(A block of data)
[BEGIN]
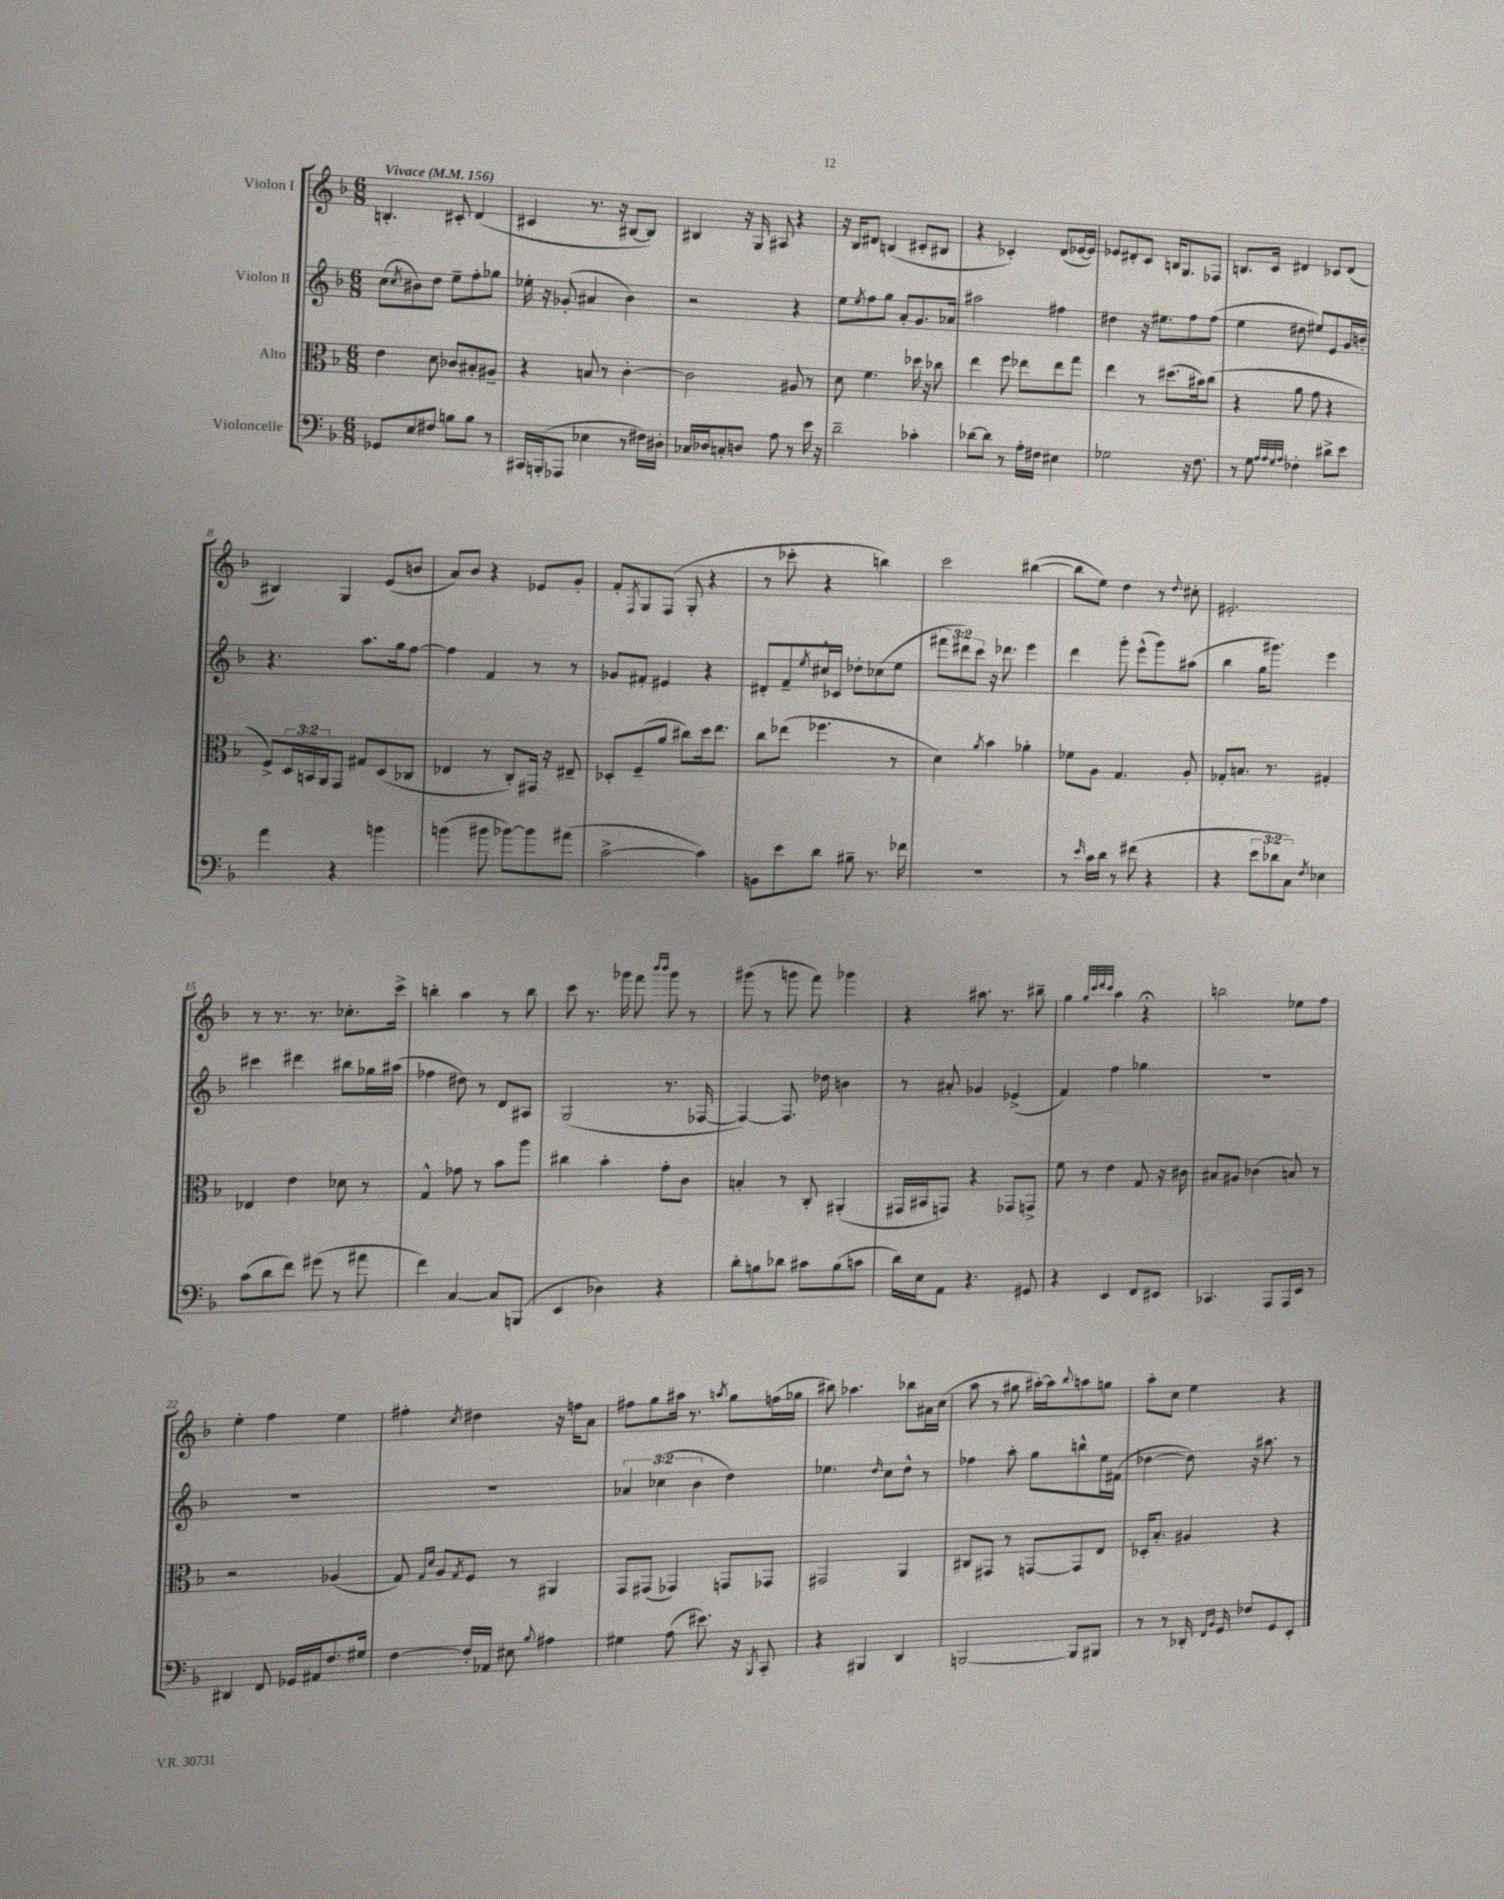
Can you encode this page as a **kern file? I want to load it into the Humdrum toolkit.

**kern	**kern	**kern	**kern
*staff4	*staff3	*staff2	*staff1
*clefF4	*clefC3	*clefG2	*clefG2
*k[b-]	*k[b-]	*k[b-]	*k[b-]
*M6/8	*M6/8	*M6/8	*M6/8
*MM156	*MM156	*MM156	*MM156
8GG-	4e	(8cc	4.B'
.	.	8qcc	.
8E	.	8b#)	.
8F#	8d	8dd	.
8B	8c-	8ee~	8c#'
8B	8B#'	8ff'	(4d
8r	8A#~	8gg-	.
=	=	=	=
16CC#	4r	16ee-'	4c#
(16BBB'	.	16r	.
8AAA-	.	(8g-'	.
4E-	8B	4a#	8.r
.	8r	.	.
.	.	.	16r
8r	[4c'	4b-)	[8B#
16F#)	.	.	8B#])
16D#'	.	.	.
=	=	=	=
16C-	2c]	2r	4B#
16D-	.	.	.
8C'	.	.	.
8D	.	.	16r
.	.	.	16G
8A	.	.	8A#
8r	8A#	4r	4r
16e	8r	.	.
16r	.	.	.
=	=	=	=
2d~	8d	8ee	16r
.	.	.	16B-
.	.	8qee	.
.	4.f	8ff	8d#
.	.	8gg	(4B
.	.	8a'	.
4c-'	16dd-	8.g	8c#'
.	16r	.	.
.	8cc-	.	8B#
.	.	16a-	.
=	=	=	=
[8d-	4ee	2aa#	4r
8d-]	.	.	.
8r	8ff	.	4c-')
16A'	8ee-	.	.
16F#	.	.	.
4E#	8ee-	4ff#	(8d
.	8gg	.	[16e-
.	.	.	16e-])
=	=	=	=
2G-	4ee	4dd#	8e-
.	.	.	8d#'
.	8r	16r	8c
.	.	8.ee#	.
.	(8.dd#	.	16B
.	.	.	8.G
16r	.	8ff	.
8.F	16b#)	.	.
.	(8cc	(8ff	8F-
=	=	=	=
8r	4r	4ee	8.B
8G	.	.	.
.	.	.	16c
32qqA	.	.	.
32qqA	.	.	.
32qqG	.	.	.
32qqA	.	.	.
4F-'	8a	8dd#	4d#
.	8g	8ee#)	.
8d#^	4r	8e	8c-
8e	.	16g	(8d#
.	.	16b'	.
=	=	=	=
4a	8F^)	4.r	4B#)
.	24D	.	.
.	24BB	.	.
.	24AA	.	.
4r	8GG	.	4G
.	8G#	8.aa	.
4b	(8D	.	(8e
.	.	16gg	.
.	8C-	[8ff	8b
=	=	=	=
(4b	4E-	4ff]	8a)
.	.	.	8b-
8b#	8r	4f	4r
[8b-)	8C')	.	.
8b-]	16GG#	8r	8e-
.	16r	.	.
(8a#	8E#~	8r	8g'
=	=	=	=
[2c^	8D-'	8g-	8f'
.	.	.	8qF
.	(8F~	8f#'	8G
.	8a	4e#	(8F
.	8cc#)	.	8G'
4c])	16dd	4r	4r
.	8.ee	.	.
=	=	=	=
8BB	8cc	8d#'	8r
8e	(8ee-	8f~	8ccc-'
.	.	8qee	.
8d	4.ff-	16cc#^^	4r
.	.	16c-	.
8B#~	.	8dd-'	.
8.r	.	(8cc-	4bb)
.	8r	8ee	.
16f-	.	.	.
=	=	=	=
2.r	4d)	12fff#	2ccc
.	.	12ddd#)	.
.	.	12ccc	.
.	8qa	.	.
.	4b-	16r	.
.	.	8.ddd-	.
.	4a-'	4eee	([4bb#
=	=	=	=
8r	8f-	4ddd	8bb#]
16qqe	.	.	.
16c	8A	.	8ee)
16d	.	.	.
8r	4.G	8ggg'	4dd
(8f#	.	(8eee^^	.
4r	.	8ggg)	8r
.	.	.	8qqdd
.	8A'	(8aa#	8cc#'
=	=	=	=
4r	8G-'	4bb-	2.e#'
.	8.B	.	.
12e	.	16gg	.
.	8.r	8.ggg#)	.
12d-	.	.	.
12C)	.	.	.
8qF	.	.	.
4E-	4G#'	4eee	.
=	=	=	=
(8c	4E-	4ccc#	8r
8d	.	.	8.r
8f)	4e	4ddd#	.
.	.	.	8.r
(8g#	.	.	.
8r	8d-	8bb#	8.cc-'
8a#	8r	16gg-	.
.	.	(16aa#	16ccc^
=	=	=	=
4f)	4G^^	4ff-	4bb'
[4C	8g-	8dd#)	4aa
.	8r	8r	.
8C]	8b-	8d	8r
(8BBB	8aa	8A#	8bb
=	=	=	=
4EE	4cc#	(2G	8ccc
.	.	.	8.r
4D-)	4b-'	.	.
.	.	.	16ggg-
.	.	.	8fff
.	.	.	16qqbbb-
.	.	.	16qqbbb-
4r	8g'	8.r	8ggg-
.	8c	.	8r
.	.	[16F-	.
=	=	=	=
8d'	4B'	4F-_)	(8ggg#
8B	.	.	8r
8d-	8r	8.F-]	8ggg
8c#	8C'	.	8fff)
.	.	16dd-	.
(8B	(4AA#'	4b	4ggg-
8c	.	.	.
=	=	=	=
16d)	16GG#	8r	4r
16E	16BB#	.	.
8AA	8GG)	8a#'	.
4.r	4r	4g-	8.aa#
.	.	.	8.r
.	8GG-	(4e-^	.
8GG#	8GG^	.	8bb#~
=	=	=	=
4r	8f	4f)	4gg
.	8r	.	.
.	.	.	32qqgg
.	.	.	32qqccc
.	.	.	32qqddd
.	.	.	32qqccc
4EE	4e	4ff	4aa
8FF	8G	4gg-	4r;
8EE#	16r	.	.
.	16c#	.	.
=	=	=	=
4.CC-	8B#	2.r	2bb
.	8A#	.	.
.	(4c-	.	.
8AAA	.	.	.
16AAA	8B)	.	8ee-
16EE	.	.	.
8r	8r	.	8ff
=	=	=	=
4DD#	2r	2.r	4ee'
8FF	.	.	4ff
16GG-	.	.	.
16AA#	.	.	.
8.F	(4A-	.	4ee
16G#	.	.	.
=	=	=	=
[4F	8G)	2.r	4ff#'
.	16qqG	.	.
.	16qqd	.	.
.	8A	.	.
.	8qG	.	8qcc
16F']	8F	.	4dd#
16AA-	.	.	.
8E#	8r	.	.
8qqB-	.	.	.
4A#	4AA#	.	16r
.	.	.	16ff
.	.	.	8a
=	=	=	=
4G#	8GG	6a-	8ff#
.	(8GG#	.	8gg
.	.	(6cc-	.
(8A	4GG-)	.	16aa#
.	.	.	8.r
.	.	6b-	.
8.e#)	.	.	.
.	.	.	8qaa
.	8GG	4dd)	8gg
16r	.	.	.
8qBBB-	.	.	.
8CC'	8GG-	.	(16ff
.	.	.	16gg-
=	=	=	=
4r	2GG#	4.ee-	8bb#)
.	.	.	4.aa-
4BBB#	.	.	.
.	.	16qqdd	.
.	.	8cc	.
4DD	4AA	8dd^^	8bb-
.	.	8r	16a#
.	.	.	(16cc
=	=	=	=
[2BBB	8C#	4ff-	8aa
.	8GG#	.	8r
.	8r	8aa'	8gg#
.	[8GG	8gg	[16aa#')
.	.	.	16aa#]
.	.	.	8qqbb-
8BBB]	8GG]	8bb^^	8aa
8BBB#	8E	16ee	8gg
.	.	(16f#	.
=	=	=	=
8r	16D-'	[4dd-	8aa'
.	8.B-'	.	.
8r	.	.	8cc
16DD-'	4A#	8dd-])	4ee
16qqFF	.	.	.
16qqBB-	.	.	.
16GG	.	.	.
8F-	.	16r	.
.	.	8.aa#	.
8GG	4r	.	4r
8EE'	.	8r	.
==	==	==	==
*-	*-	*-	*-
[END]
● **Task goal**: Pull out each line of the data above that contains the string "kern". Case counts.

● **Completed exercise**:
Can you encode this page as a **kern file? I want to load it into the Humdrum toolkit.
**kern	**kern	**kern	**kern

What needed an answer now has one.